**Task to carry out**
Going through the material below, please gather all lines with the word "none" in them.

**Task data**
----
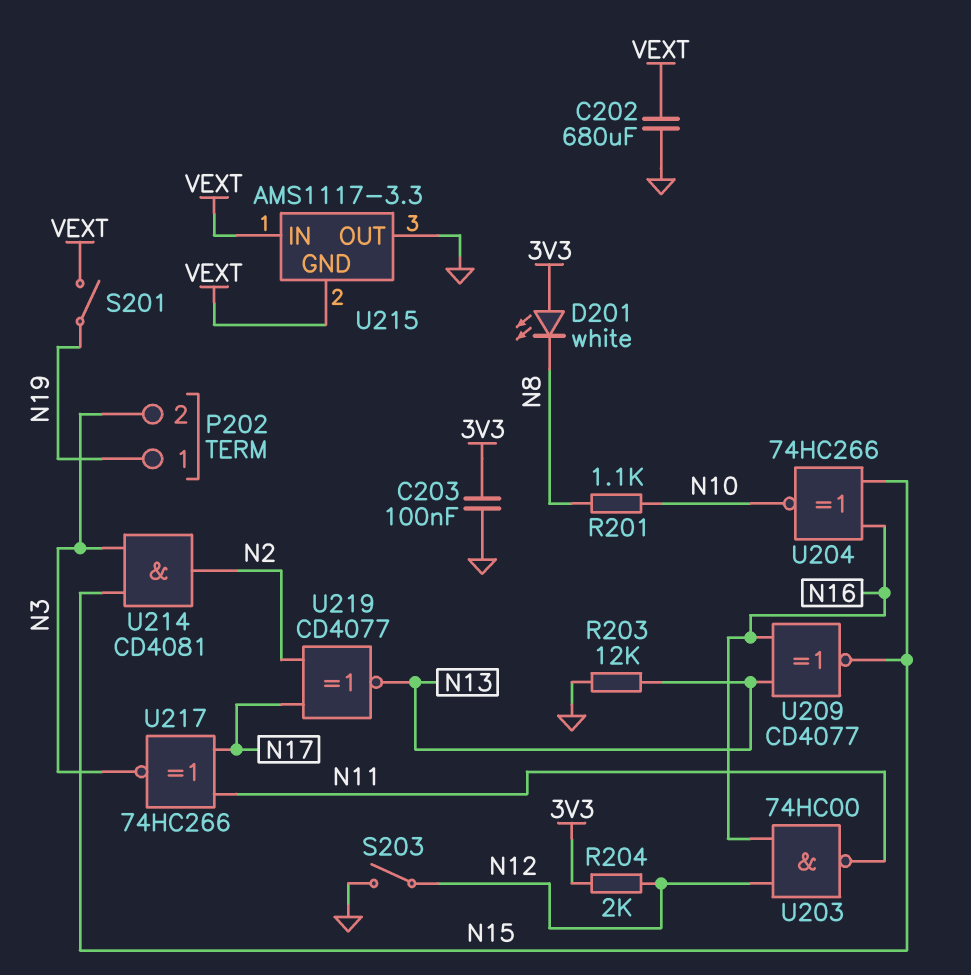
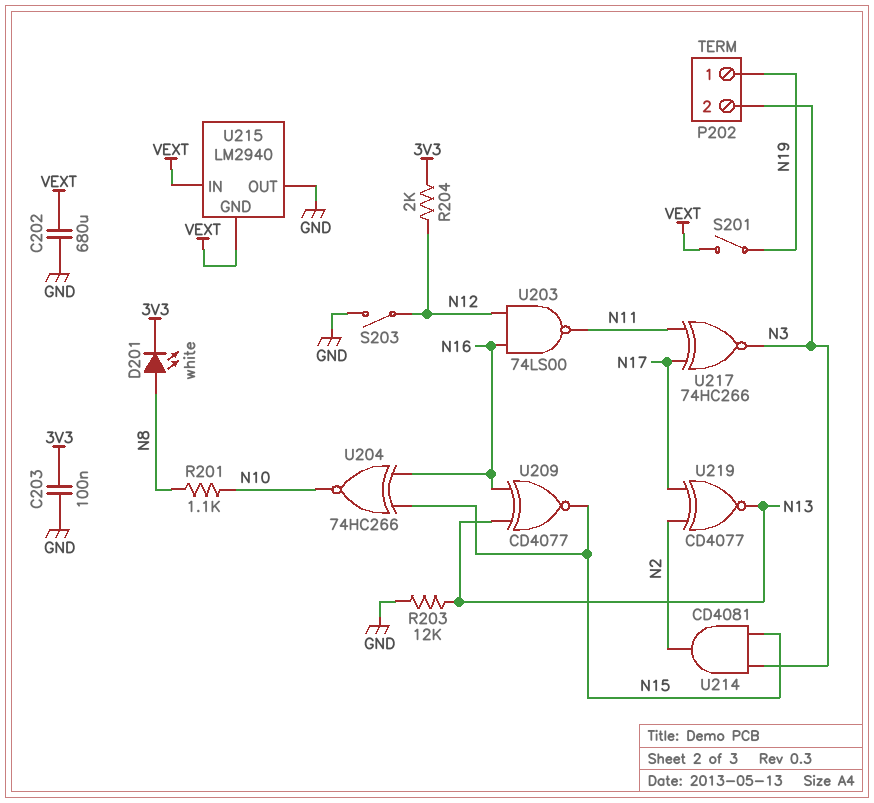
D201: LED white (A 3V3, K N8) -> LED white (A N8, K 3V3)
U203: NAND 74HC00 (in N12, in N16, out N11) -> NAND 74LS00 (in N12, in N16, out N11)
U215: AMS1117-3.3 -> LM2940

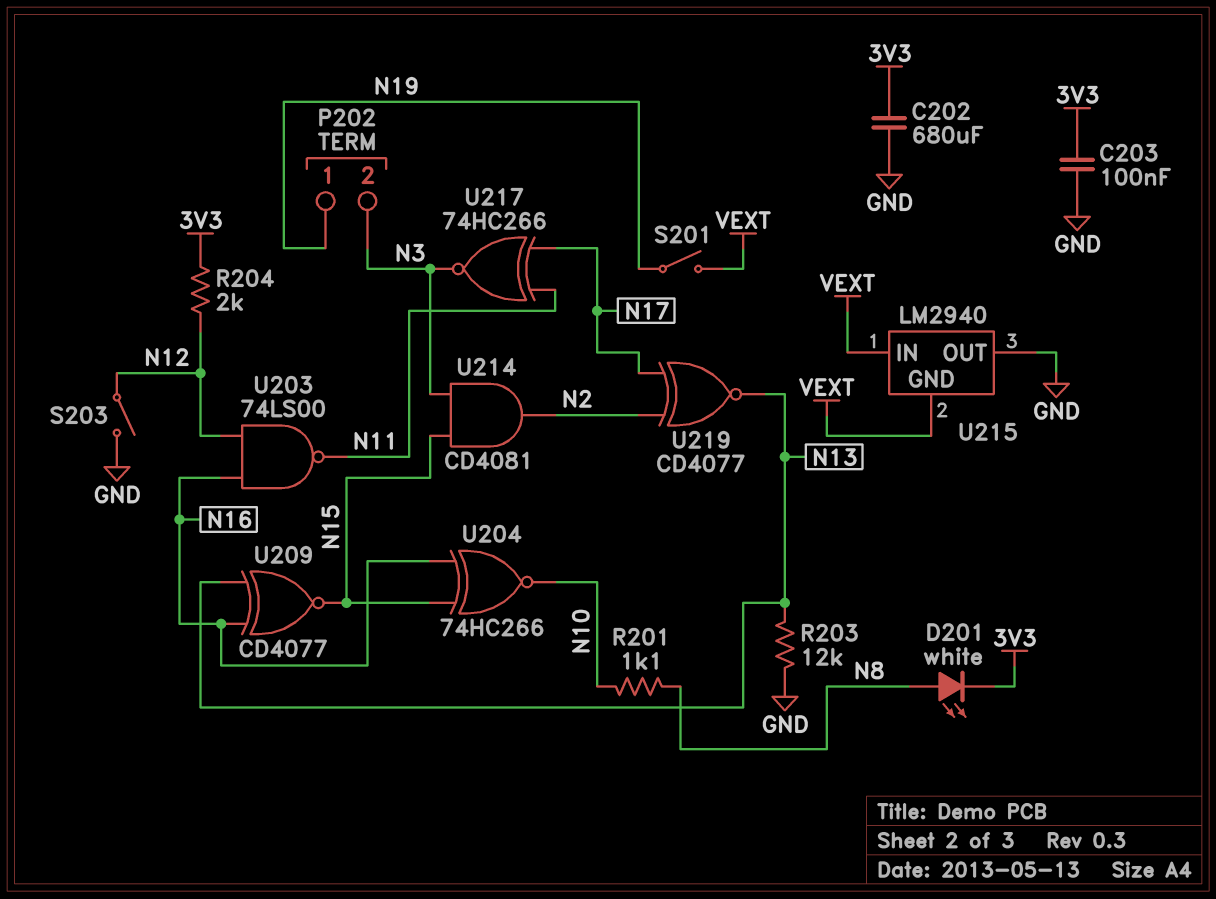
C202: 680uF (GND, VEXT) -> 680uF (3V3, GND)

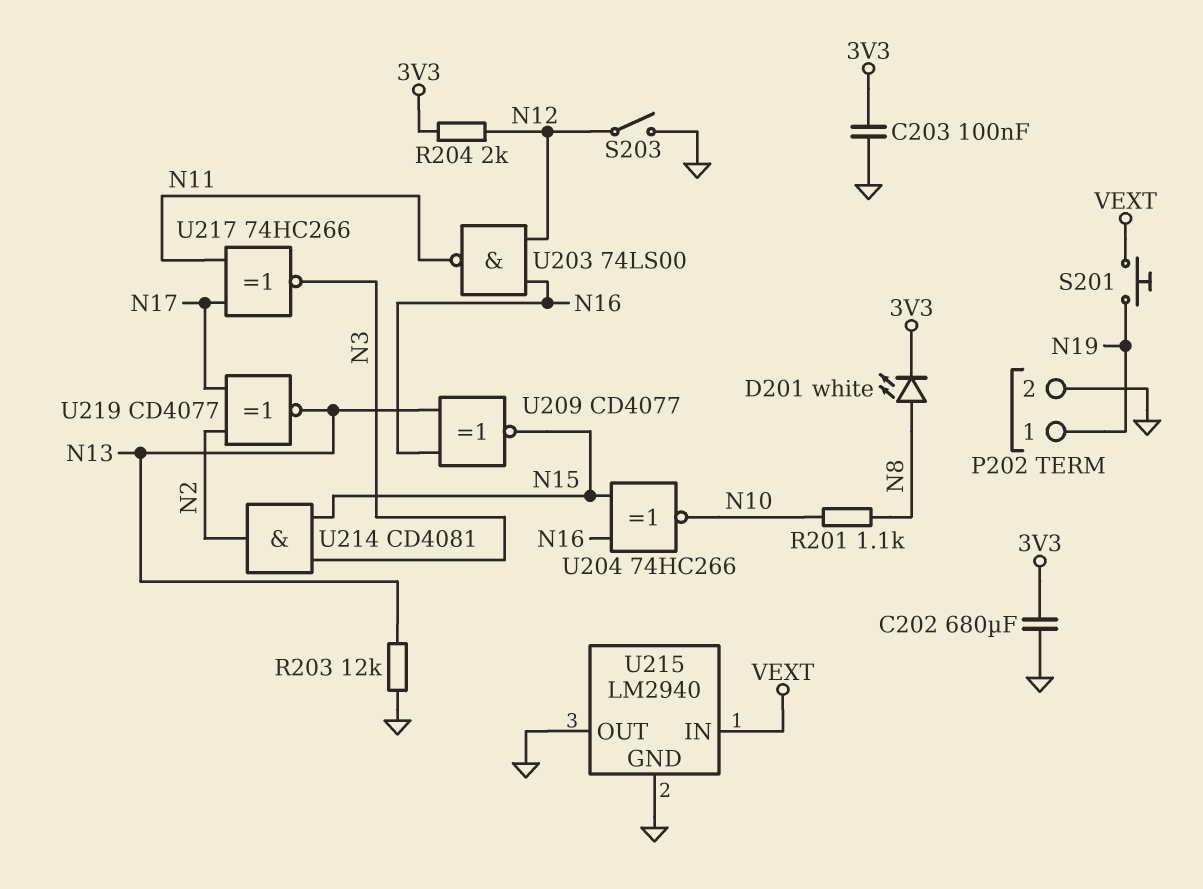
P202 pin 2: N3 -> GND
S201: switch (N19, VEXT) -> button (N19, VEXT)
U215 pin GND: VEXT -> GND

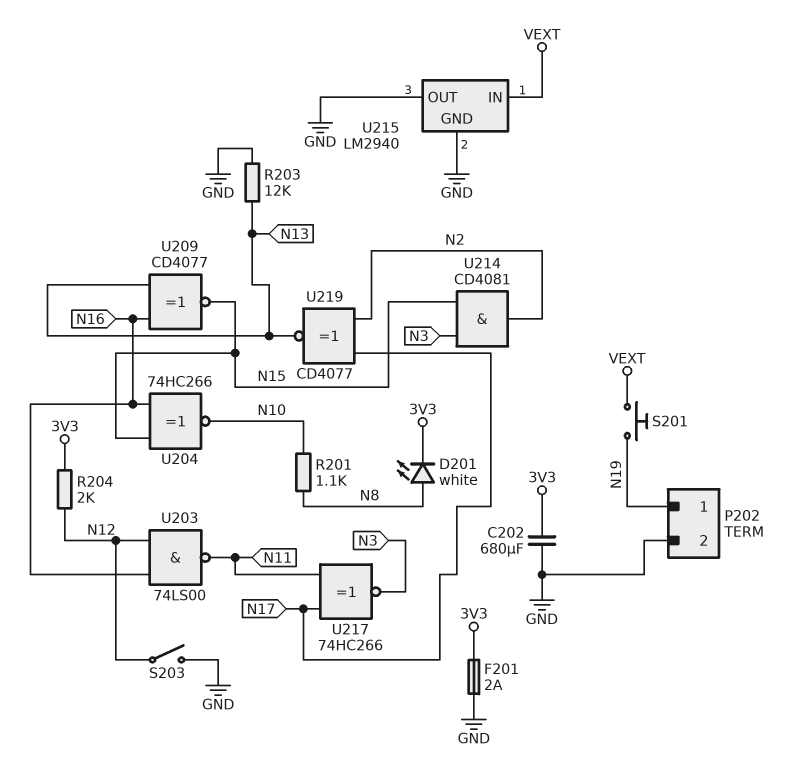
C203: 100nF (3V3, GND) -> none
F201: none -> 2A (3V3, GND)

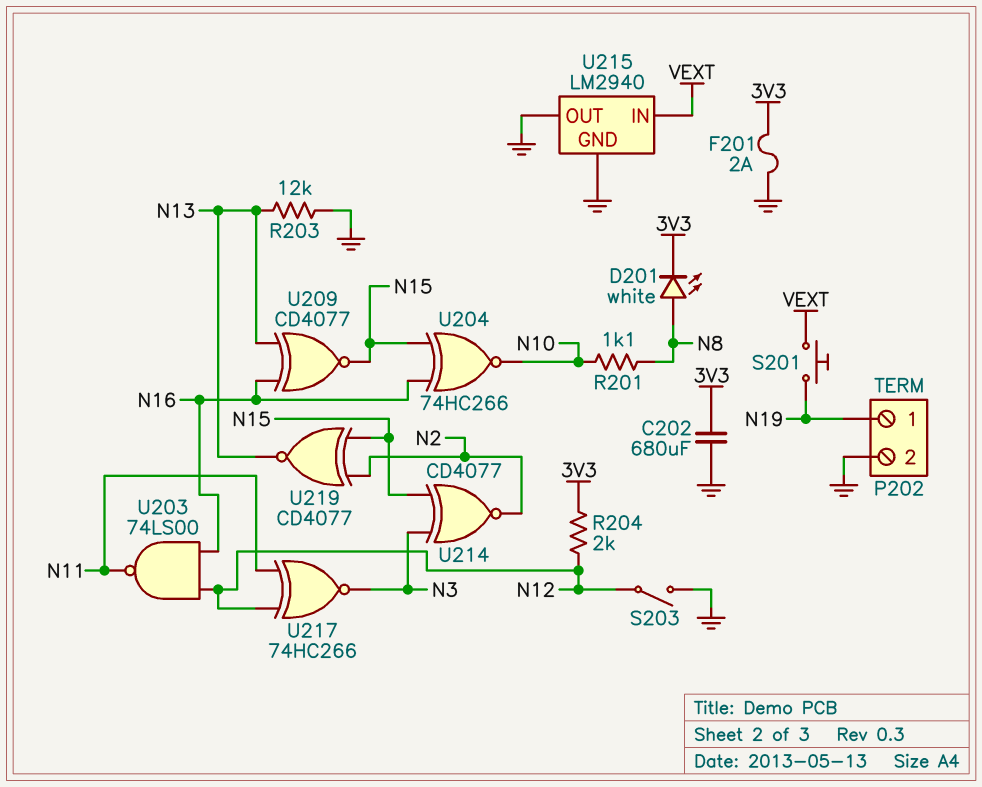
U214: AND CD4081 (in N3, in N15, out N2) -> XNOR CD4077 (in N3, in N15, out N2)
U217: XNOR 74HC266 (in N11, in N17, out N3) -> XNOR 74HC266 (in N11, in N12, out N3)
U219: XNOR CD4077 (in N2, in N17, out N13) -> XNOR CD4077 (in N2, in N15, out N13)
----
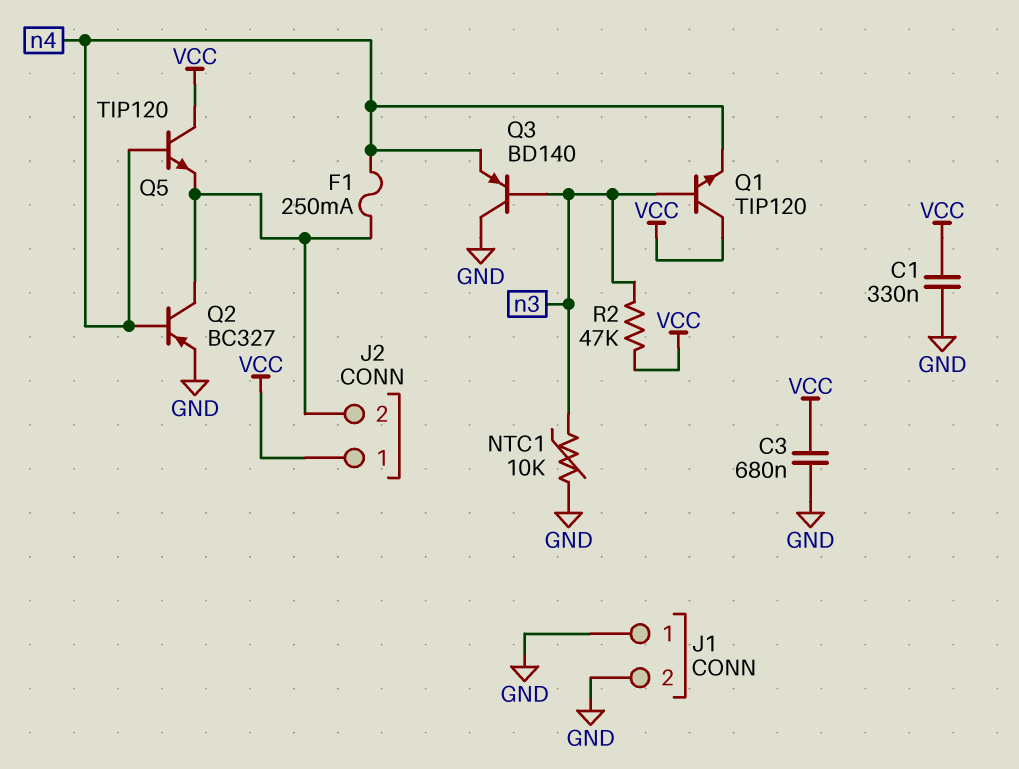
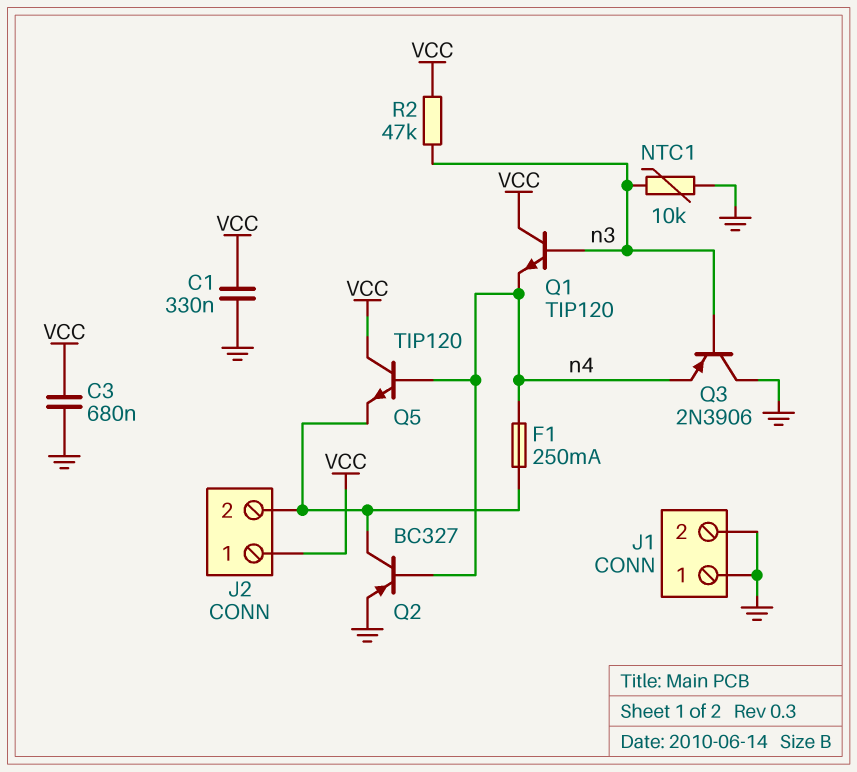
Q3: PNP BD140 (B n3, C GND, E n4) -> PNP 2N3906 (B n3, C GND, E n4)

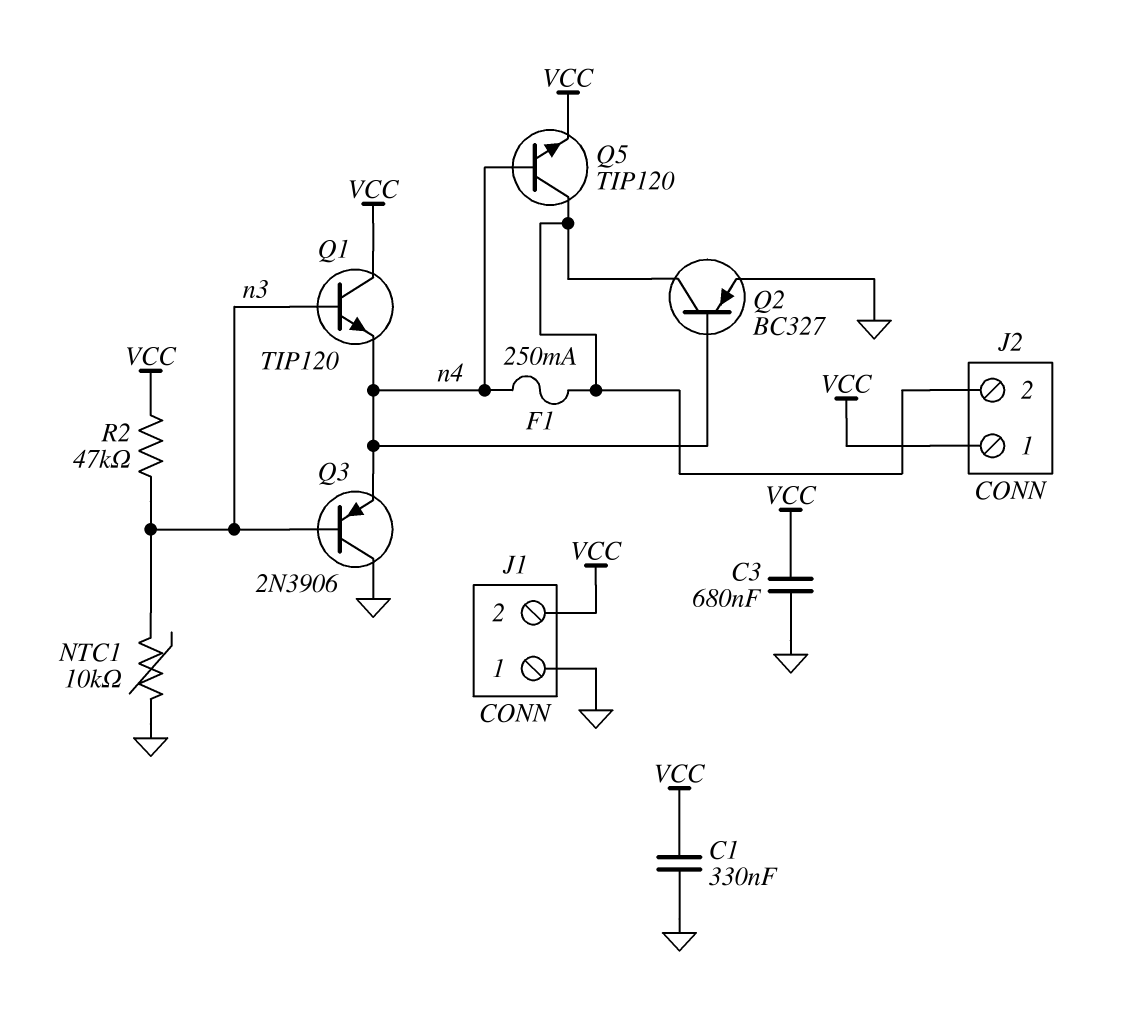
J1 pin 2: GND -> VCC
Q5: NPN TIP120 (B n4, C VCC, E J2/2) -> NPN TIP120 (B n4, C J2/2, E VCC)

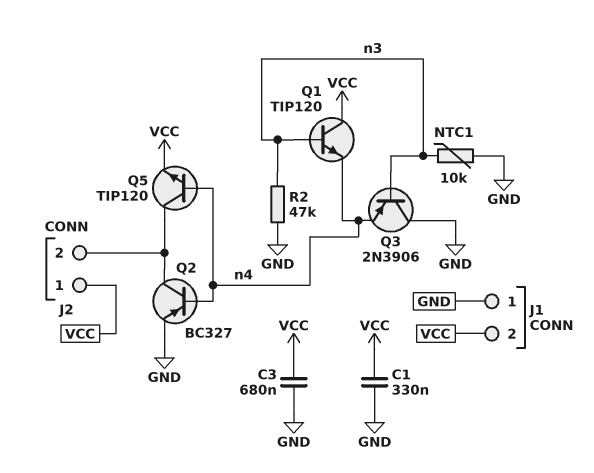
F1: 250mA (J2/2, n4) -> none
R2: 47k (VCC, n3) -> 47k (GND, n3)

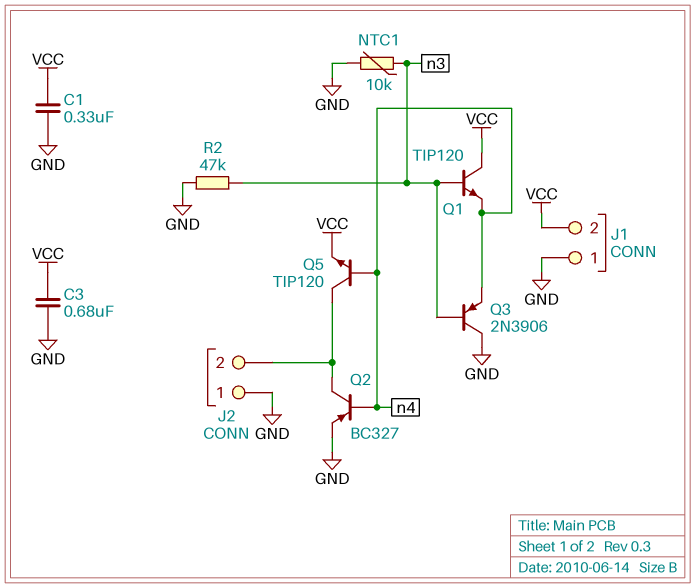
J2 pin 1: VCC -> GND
----
**Solution to this exercise**
C203: 100nF (3V3, GND) -> none
F201: none -> 2A (3V3, GND)
F1: 250mA (J2/2, n4) -> none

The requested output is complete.